- ABOUT THIS TASK -
Copy each of the entries below faithfully, setting aside any pictures.

─── DATASET EXTRACT

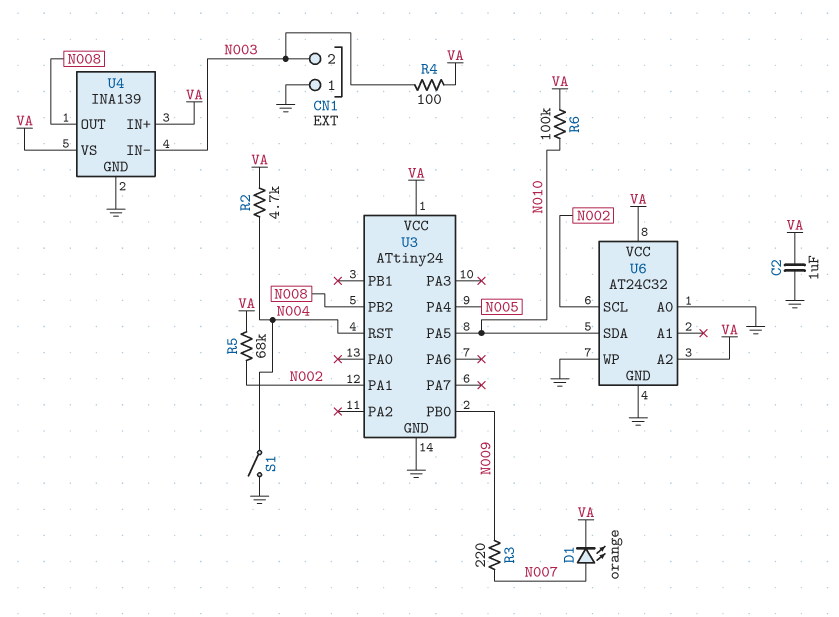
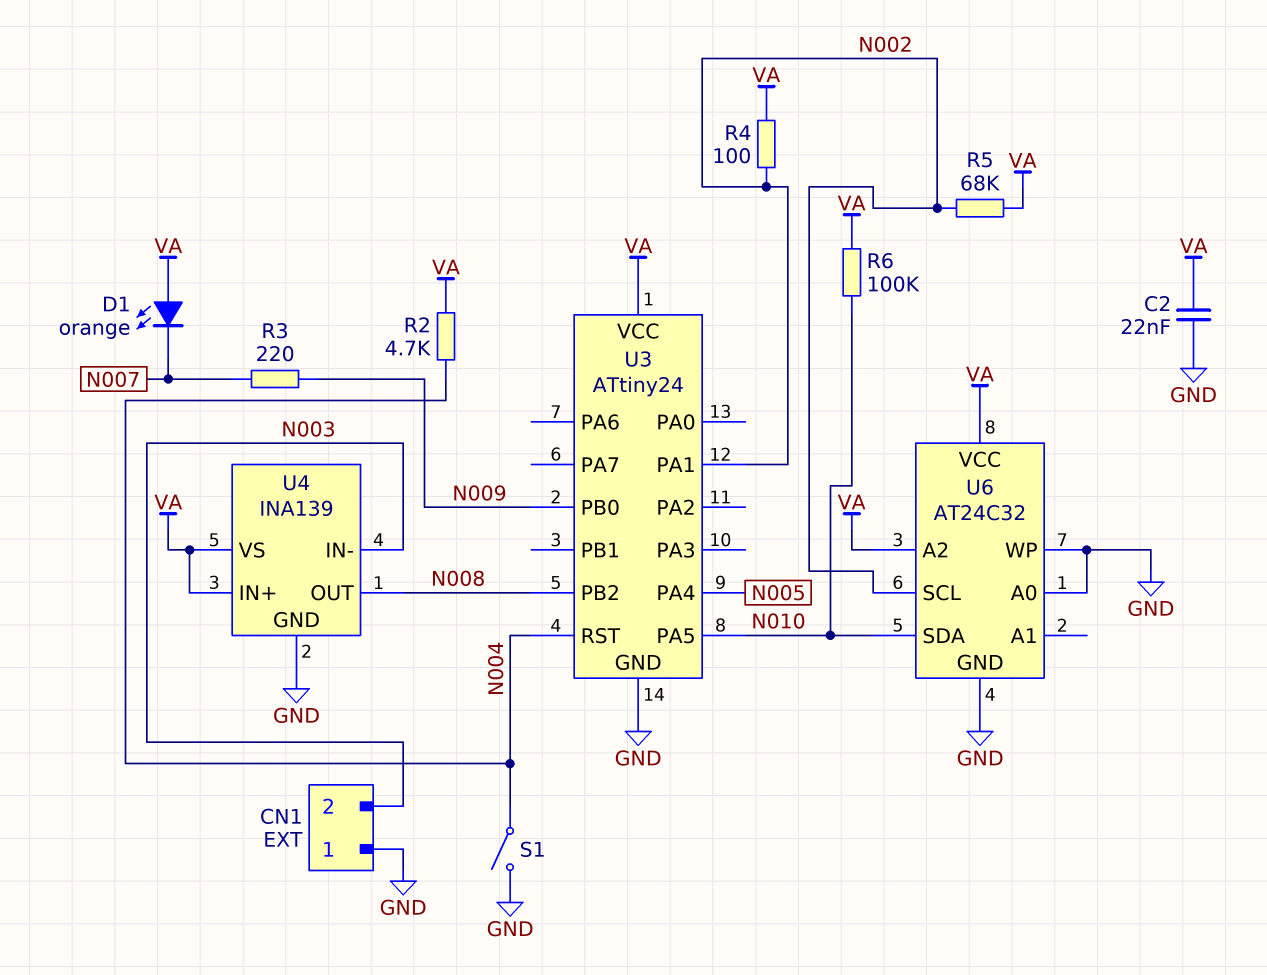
C2: 1uF (GND, VA) -> 22nF (GND, VA)
D1: LED orange (A N007, K VA) -> LED orange (A VA, K N007)
R4: 100 (N003, VA) -> 100 (N002, VA)

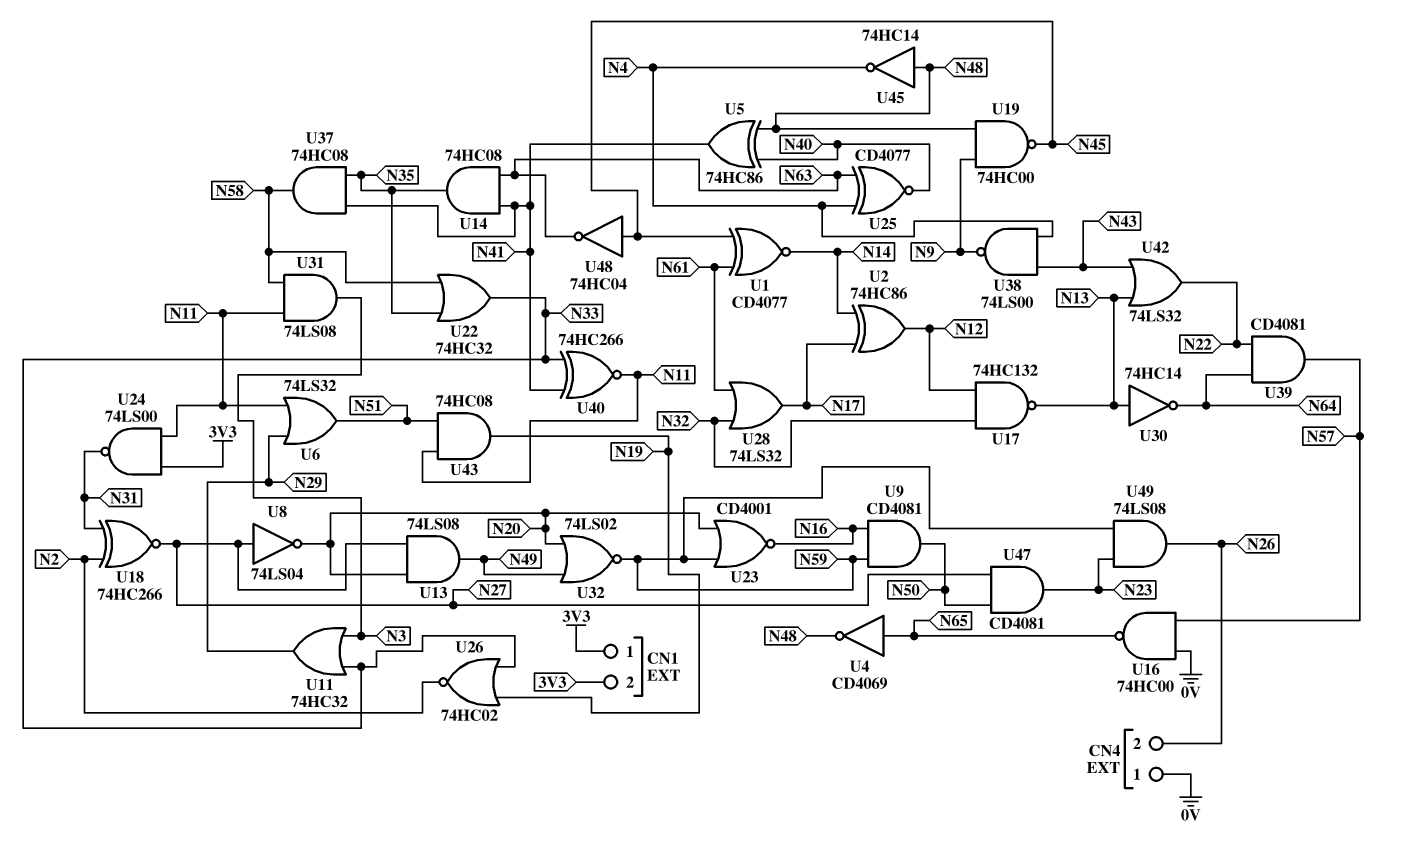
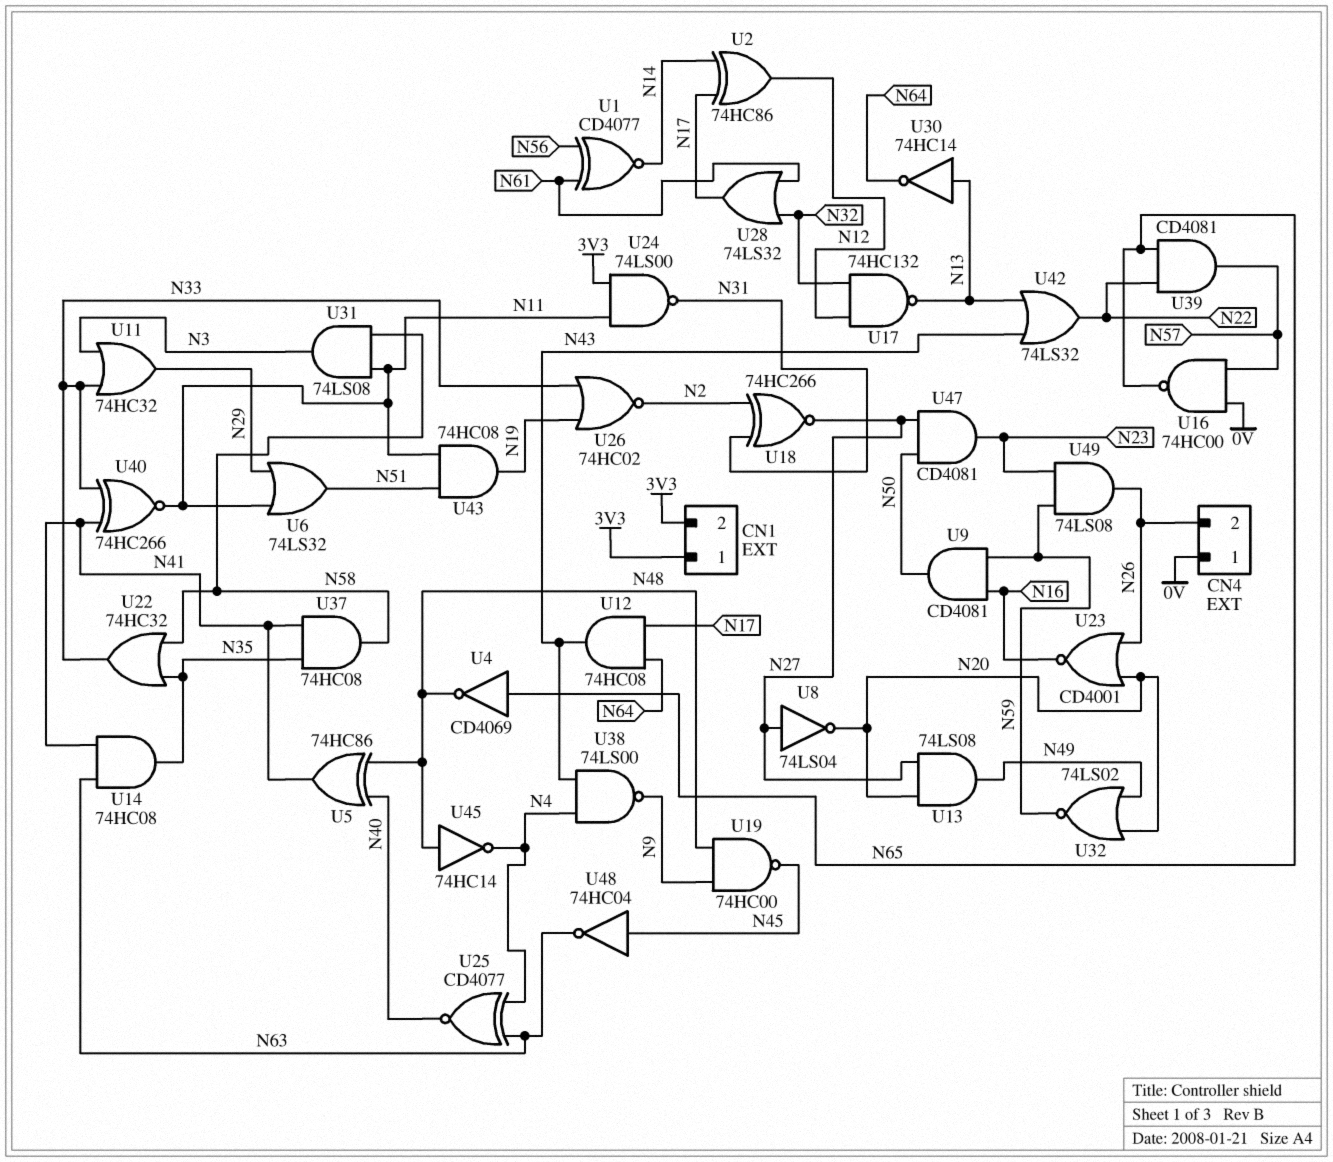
U1: XNOR CD4077 (in N45, in N61, out N14) -> XNOR CD4077 (in N56, in N61, out N14)
U12: none -> AND 74HC08 (in N17, in N64, out N43)
U23: NOR CD4001 (in N20, in N59, out N16) -> NOR CD4001 (in N20, in N26, out N16)
U39: AND CD4081 (in N22, in N64, out N57) -> AND CD4081 (in N22, in N65, out N57)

──────

- RESPONSE TO THIS EXERCISE -
C2: 1uF (GND, VA) -> 22nF (GND, VA)
D1: LED orange (A N007, K VA) -> LED orange (A VA, K N007)
R4: 100 (N003, VA) -> 100 (N002, VA)

U1: XNOR CD4077 (in N45, in N61, out N14) -> XNOR CD4077 (in N56, in N61, out N14)
U12: none -> AND 74HC08 (in N17, in N64, out N43)
U23: NOR CD4001 (in N20, in N59, out N16) -> NOR CD4001 (in N20, in N26, out N16)
U39: AND CD4081 (in N22, in N64, out N57) -> AND CD4081 (in N22, in N65, out N57)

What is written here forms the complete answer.